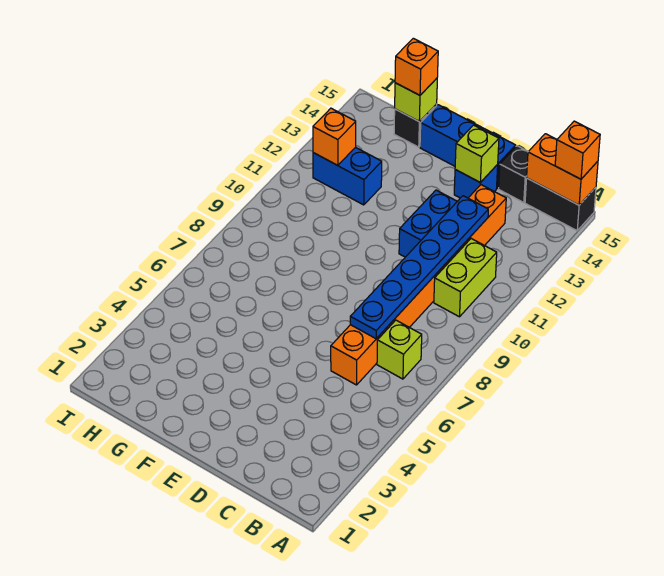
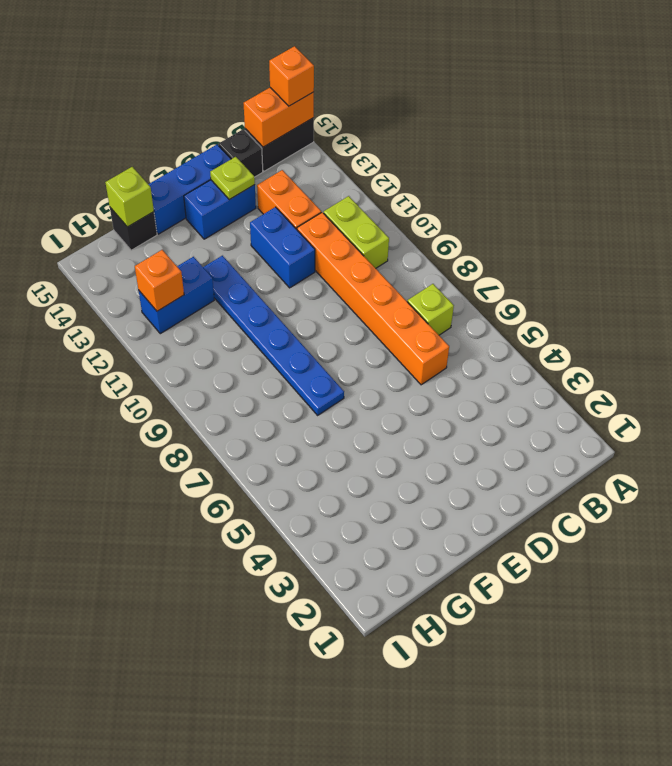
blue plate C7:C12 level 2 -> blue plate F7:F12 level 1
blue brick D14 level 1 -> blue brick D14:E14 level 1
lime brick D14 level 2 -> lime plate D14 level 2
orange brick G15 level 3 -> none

=== Exercise ===
Write out exactly the lines starting with the one that holds "blue brick D14 level" and running through the last line above.

=== Exercise result ===
blue brick D14 level 1 -> blue brick D14:E14 level 1
lime brick D14 level 2 -> lime plate D14 level 2
orange brick G15 level 3 -> none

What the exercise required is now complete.